··· Materials provided ···

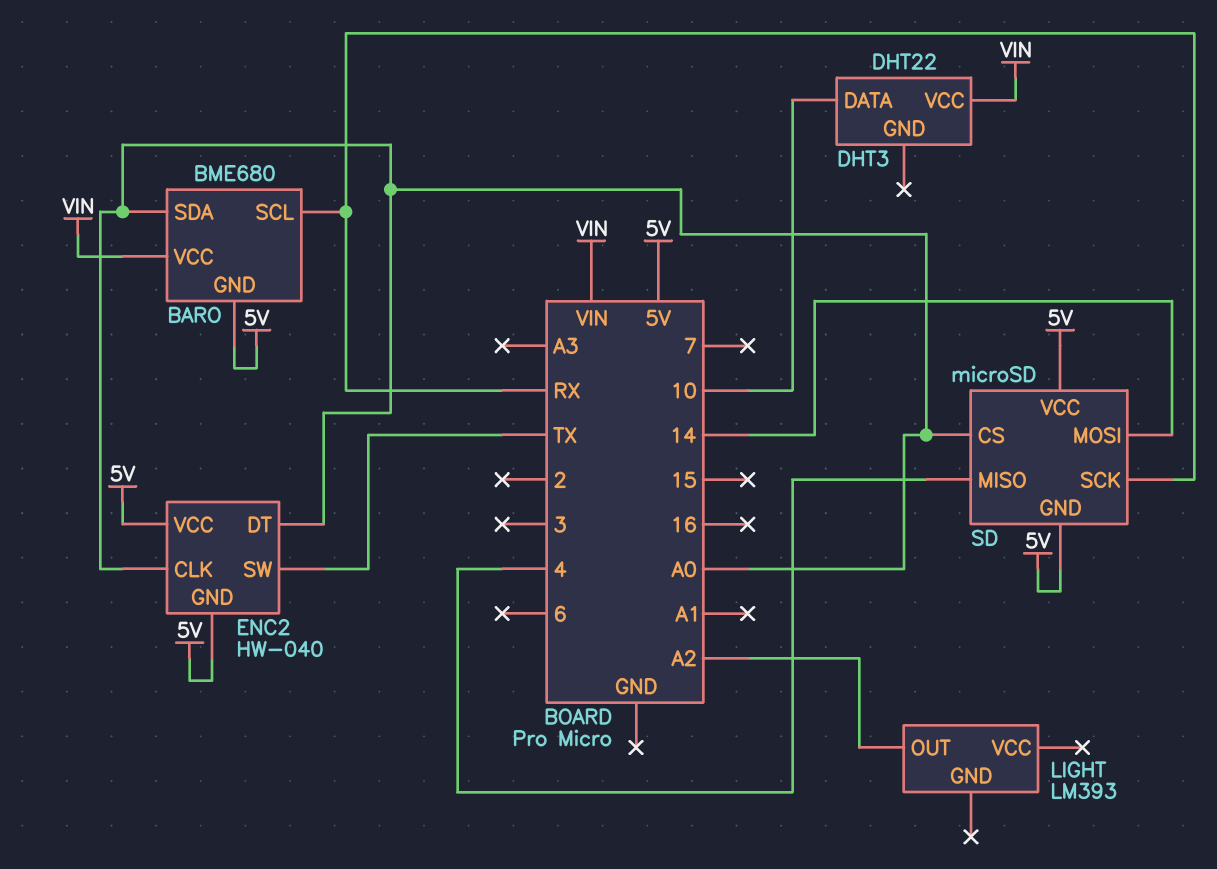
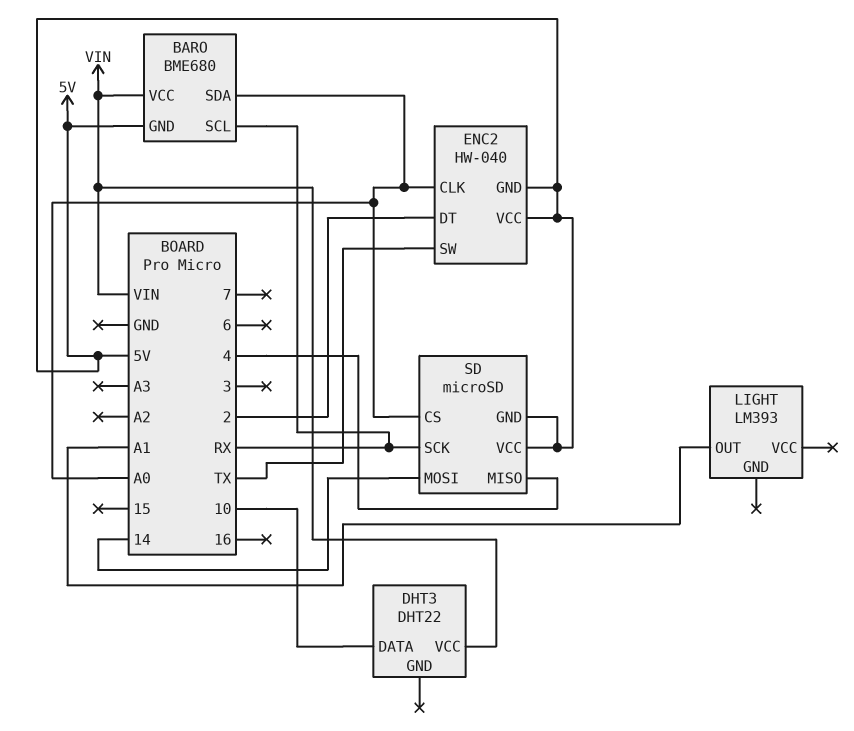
ENC2 pin DT: A0 -> 2
LIGHT pin OUT: A2 -> A1

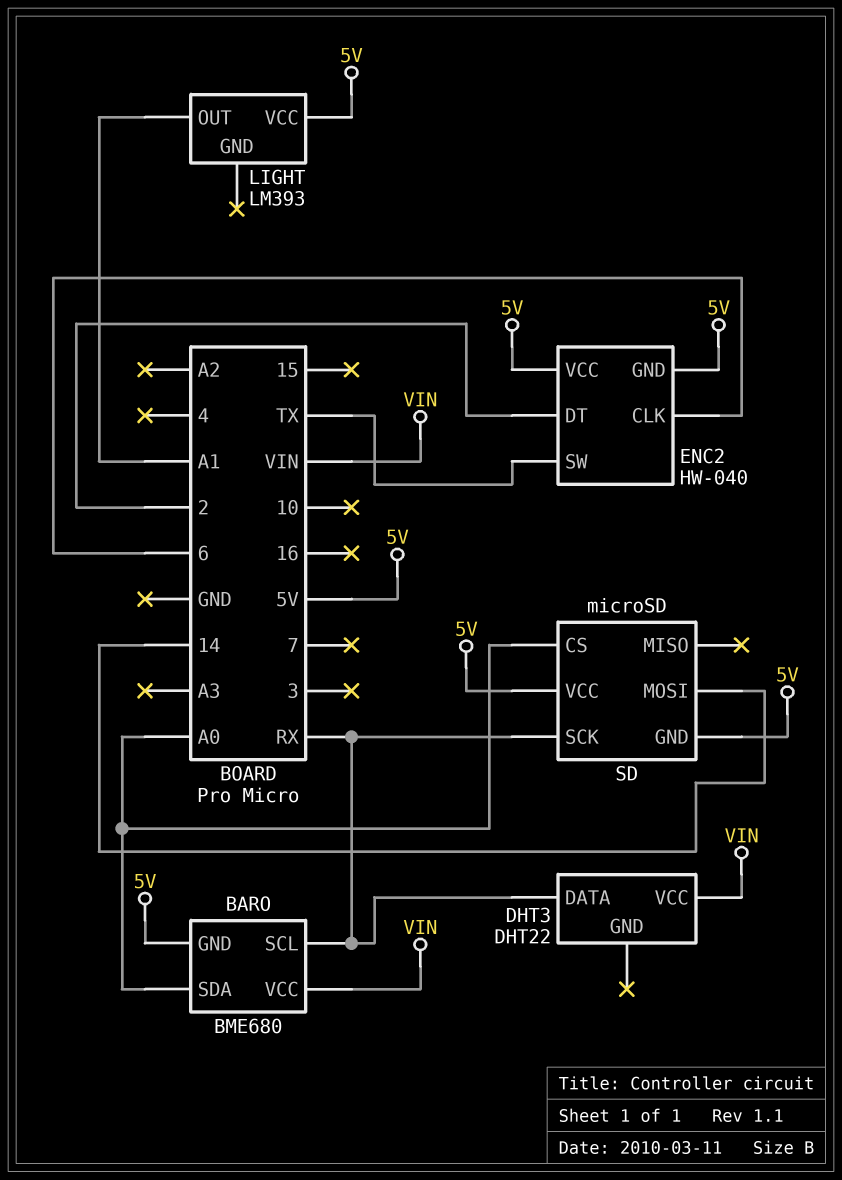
DHT3 pin DATA: 10 -> RX
ENC2 pin CLK: A0 -> 6
LIGHT pin VCC: none -> 5V
SD pin MISO: 4 -> none

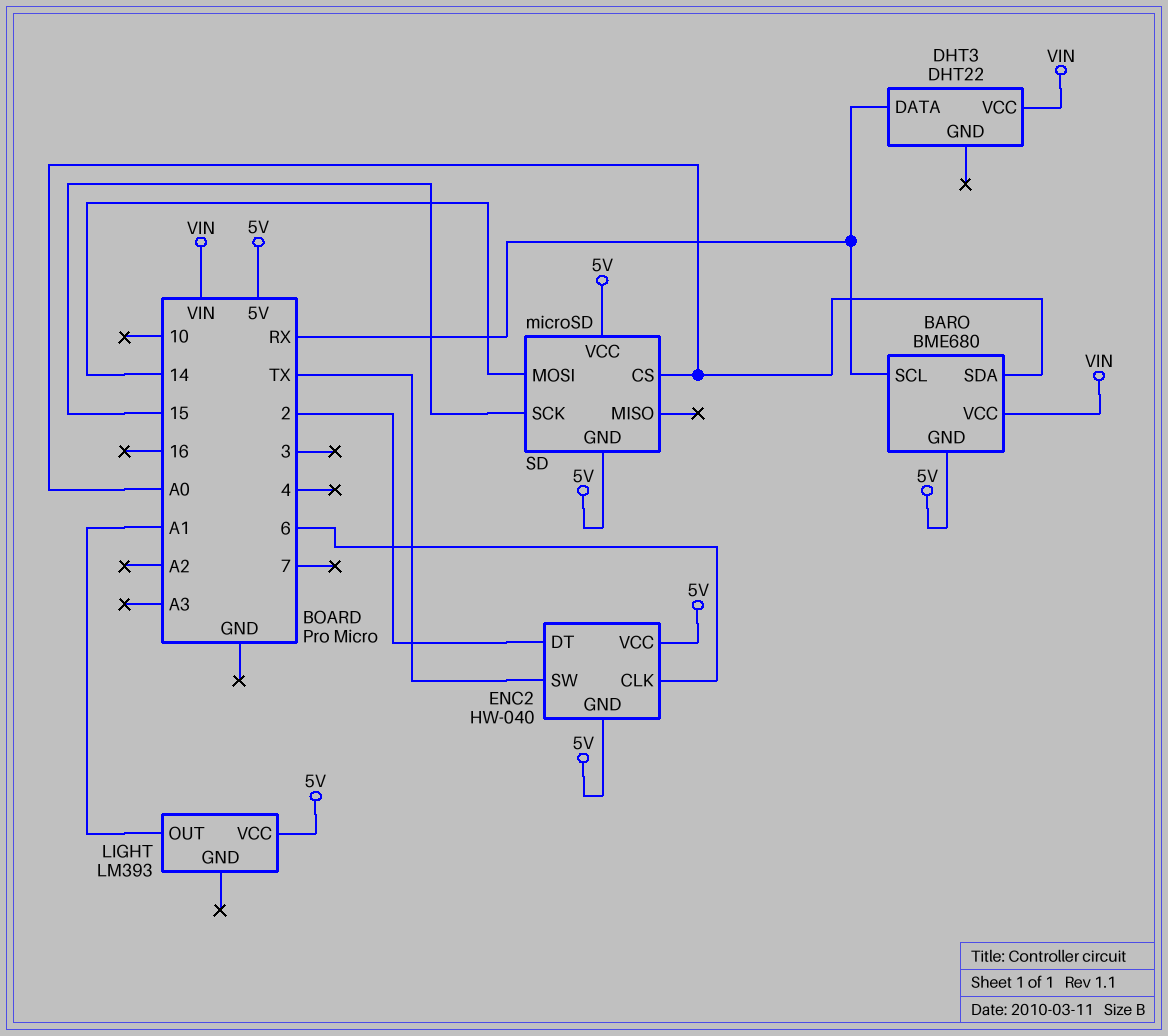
SD pin SCK: RX -> 15

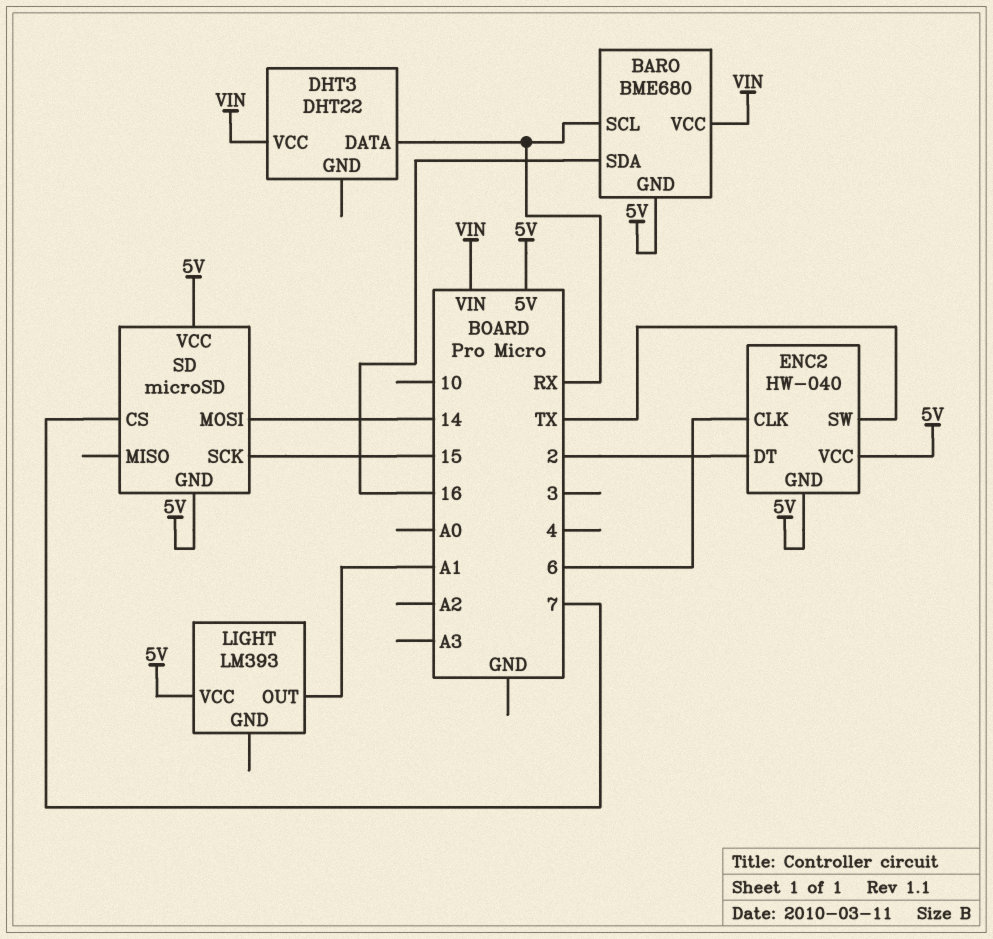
BARO pin SDA: A0 -> 16
SD pin CS: A0 -> 7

···

▸ Required action: Starting at the line that contains "DHT3 pin DATA: 10 -> RX", extract each line through the last line of the material exactly as written, and include no pictures.

▸ Task solution:
DHT3 pin DATA: 10 -> RX
ENC2 pin CLK: A0 -> 6
LIGHT pin VCC: none -> 5V
SD pin MISO: 4 -> none

SD pin SCK: RX -> 15

BARO pin SDA: A0 -> 16
SD pin CS: A0 -> 7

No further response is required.